* STORED RECORDS *
========

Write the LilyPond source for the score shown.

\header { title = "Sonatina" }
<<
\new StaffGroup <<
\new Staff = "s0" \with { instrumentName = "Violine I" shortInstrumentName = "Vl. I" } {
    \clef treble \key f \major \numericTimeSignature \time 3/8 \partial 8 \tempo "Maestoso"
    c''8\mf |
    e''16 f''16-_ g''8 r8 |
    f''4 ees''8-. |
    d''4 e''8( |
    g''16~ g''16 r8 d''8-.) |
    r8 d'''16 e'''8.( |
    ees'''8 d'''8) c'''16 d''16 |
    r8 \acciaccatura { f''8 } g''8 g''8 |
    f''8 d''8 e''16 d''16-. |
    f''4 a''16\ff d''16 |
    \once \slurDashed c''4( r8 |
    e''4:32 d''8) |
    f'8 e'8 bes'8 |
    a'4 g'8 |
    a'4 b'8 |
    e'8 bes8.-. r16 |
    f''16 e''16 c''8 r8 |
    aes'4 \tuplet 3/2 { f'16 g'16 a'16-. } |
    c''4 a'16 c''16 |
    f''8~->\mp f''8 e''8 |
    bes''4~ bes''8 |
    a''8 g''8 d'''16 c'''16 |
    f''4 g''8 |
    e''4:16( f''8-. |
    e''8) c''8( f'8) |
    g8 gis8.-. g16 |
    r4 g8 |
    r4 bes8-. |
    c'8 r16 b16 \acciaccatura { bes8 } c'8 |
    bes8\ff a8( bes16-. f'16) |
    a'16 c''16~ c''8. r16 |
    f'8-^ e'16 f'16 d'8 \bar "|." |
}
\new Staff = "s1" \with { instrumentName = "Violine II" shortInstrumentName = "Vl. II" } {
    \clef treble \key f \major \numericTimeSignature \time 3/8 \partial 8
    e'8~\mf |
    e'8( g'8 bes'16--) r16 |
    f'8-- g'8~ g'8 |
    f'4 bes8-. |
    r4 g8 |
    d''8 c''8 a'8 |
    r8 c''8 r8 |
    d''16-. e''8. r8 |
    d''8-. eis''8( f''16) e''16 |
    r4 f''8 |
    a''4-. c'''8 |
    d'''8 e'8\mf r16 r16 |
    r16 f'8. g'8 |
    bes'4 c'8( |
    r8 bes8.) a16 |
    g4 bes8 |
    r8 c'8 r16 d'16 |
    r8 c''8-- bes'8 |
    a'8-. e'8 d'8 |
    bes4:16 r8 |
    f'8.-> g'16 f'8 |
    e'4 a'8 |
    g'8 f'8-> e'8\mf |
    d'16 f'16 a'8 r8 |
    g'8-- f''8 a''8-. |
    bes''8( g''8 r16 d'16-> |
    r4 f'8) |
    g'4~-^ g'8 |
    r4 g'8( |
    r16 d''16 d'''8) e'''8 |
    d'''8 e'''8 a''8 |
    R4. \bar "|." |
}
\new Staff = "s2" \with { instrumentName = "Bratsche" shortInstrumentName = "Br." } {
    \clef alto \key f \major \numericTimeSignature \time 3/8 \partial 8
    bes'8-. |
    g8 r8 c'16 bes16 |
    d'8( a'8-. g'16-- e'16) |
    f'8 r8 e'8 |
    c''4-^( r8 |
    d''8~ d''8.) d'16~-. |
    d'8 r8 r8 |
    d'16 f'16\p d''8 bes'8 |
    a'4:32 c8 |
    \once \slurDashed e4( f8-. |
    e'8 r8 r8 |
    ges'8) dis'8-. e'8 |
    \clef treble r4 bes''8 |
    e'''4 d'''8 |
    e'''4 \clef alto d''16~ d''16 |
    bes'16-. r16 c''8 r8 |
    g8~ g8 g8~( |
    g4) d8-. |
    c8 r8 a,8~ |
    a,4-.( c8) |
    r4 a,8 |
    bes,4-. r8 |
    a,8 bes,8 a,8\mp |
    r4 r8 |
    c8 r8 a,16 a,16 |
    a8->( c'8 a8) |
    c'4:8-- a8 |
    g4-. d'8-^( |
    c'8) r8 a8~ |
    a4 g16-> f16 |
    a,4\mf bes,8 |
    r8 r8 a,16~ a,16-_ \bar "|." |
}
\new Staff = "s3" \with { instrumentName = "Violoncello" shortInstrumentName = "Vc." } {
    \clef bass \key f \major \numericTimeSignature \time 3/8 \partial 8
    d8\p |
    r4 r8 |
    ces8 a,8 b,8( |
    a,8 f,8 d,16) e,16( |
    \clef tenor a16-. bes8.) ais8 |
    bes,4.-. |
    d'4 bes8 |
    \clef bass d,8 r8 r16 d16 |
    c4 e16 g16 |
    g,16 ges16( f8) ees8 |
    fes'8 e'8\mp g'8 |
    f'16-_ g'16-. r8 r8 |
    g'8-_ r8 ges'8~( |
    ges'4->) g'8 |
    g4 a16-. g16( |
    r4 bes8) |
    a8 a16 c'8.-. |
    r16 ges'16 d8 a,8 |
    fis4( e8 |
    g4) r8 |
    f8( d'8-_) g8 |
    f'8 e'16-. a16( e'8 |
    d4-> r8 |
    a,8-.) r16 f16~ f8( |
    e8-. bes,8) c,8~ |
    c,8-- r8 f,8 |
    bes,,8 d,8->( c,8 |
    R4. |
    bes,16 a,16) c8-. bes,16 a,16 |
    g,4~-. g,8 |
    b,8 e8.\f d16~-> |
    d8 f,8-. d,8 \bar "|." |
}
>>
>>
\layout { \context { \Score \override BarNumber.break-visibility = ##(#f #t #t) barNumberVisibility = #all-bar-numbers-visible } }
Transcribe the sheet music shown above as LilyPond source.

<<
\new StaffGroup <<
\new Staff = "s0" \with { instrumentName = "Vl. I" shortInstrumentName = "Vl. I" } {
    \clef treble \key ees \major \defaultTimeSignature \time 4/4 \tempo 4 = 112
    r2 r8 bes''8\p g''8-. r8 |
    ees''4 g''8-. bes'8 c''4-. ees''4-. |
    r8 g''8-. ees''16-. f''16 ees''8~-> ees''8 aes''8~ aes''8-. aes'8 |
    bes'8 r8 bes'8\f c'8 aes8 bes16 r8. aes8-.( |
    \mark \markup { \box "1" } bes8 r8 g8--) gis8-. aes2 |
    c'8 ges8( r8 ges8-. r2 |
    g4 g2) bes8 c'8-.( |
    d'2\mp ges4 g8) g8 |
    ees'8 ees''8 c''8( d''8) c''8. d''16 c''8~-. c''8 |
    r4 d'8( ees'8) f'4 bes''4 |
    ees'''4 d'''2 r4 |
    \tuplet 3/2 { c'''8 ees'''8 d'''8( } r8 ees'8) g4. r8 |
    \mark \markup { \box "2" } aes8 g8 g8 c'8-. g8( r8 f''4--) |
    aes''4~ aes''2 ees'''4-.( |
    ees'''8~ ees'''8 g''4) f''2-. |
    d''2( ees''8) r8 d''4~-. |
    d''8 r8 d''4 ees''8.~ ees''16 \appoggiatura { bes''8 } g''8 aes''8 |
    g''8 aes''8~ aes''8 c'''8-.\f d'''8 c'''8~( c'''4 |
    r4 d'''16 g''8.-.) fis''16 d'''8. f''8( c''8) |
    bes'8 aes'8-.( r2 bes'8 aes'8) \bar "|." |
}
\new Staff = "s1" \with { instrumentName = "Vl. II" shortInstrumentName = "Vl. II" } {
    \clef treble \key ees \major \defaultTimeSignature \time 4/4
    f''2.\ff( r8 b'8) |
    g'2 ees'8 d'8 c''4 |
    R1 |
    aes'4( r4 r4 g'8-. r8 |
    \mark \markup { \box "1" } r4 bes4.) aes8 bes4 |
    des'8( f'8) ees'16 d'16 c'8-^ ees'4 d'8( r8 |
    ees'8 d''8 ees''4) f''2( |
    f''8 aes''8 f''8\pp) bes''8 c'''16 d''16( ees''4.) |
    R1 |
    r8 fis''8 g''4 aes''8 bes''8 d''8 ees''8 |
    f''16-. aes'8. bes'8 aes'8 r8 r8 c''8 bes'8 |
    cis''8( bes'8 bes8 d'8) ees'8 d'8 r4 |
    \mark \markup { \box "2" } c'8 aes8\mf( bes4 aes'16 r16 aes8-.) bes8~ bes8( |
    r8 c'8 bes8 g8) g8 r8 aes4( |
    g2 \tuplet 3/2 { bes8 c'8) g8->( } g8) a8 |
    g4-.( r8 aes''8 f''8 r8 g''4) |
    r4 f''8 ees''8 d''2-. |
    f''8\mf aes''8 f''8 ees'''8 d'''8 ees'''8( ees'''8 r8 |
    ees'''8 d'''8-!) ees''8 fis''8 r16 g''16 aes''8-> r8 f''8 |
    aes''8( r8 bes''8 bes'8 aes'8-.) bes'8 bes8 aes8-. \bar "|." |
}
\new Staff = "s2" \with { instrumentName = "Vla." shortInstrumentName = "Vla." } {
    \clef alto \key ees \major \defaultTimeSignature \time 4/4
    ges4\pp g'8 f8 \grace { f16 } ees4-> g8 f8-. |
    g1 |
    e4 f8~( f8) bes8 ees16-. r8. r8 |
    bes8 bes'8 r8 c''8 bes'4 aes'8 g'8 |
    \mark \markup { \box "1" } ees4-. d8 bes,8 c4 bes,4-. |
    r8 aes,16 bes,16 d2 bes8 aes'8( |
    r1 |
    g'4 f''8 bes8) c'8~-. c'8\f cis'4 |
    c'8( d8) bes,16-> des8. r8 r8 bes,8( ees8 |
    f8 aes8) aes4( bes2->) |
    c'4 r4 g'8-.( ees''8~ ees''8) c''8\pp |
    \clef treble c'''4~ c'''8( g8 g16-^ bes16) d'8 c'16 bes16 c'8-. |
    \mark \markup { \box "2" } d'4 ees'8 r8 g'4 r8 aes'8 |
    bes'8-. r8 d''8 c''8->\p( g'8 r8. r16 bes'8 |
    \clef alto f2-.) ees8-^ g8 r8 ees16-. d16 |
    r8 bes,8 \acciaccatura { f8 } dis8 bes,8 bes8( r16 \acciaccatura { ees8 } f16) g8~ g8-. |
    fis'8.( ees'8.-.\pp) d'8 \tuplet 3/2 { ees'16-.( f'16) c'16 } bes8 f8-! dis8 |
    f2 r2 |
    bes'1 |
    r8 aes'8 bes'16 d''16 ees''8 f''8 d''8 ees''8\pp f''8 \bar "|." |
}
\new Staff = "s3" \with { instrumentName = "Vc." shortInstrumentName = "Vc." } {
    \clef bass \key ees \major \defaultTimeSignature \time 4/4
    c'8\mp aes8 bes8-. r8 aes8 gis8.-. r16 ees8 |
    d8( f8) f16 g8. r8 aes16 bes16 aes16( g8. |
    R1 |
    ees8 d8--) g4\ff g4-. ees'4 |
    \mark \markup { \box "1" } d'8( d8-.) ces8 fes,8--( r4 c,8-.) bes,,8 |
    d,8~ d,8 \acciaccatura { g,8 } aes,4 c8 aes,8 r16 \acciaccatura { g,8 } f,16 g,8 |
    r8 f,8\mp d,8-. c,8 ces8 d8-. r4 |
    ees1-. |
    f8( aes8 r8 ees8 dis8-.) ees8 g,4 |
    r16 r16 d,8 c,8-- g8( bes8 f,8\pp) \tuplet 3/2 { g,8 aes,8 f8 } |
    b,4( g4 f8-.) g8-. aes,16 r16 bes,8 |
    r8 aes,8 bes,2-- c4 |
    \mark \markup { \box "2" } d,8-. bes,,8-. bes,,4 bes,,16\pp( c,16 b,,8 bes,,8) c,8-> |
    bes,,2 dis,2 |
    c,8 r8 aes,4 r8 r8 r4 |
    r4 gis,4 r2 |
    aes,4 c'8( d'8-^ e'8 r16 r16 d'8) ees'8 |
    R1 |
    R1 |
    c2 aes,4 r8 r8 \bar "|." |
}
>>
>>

========

* WHAT YOU NEED TO DO *
Pick out every line in the items above that contains the string "numericTimeSignature" and copy each of those lines.

* TASK RESULT *
    \clef treble \key f \major \numericTimeSignature \time 3/8 \partial 8 \tempo "Maestoso"
    \clef treble \key f \major \numericTimeSignature \time 3/8 \partial 8
    \clef alto \key f \major \numericTimeSignature \time 3/8 \partial 8
    \clef bass \key f \major \numericTimeSignature \time 3/8 \partial 8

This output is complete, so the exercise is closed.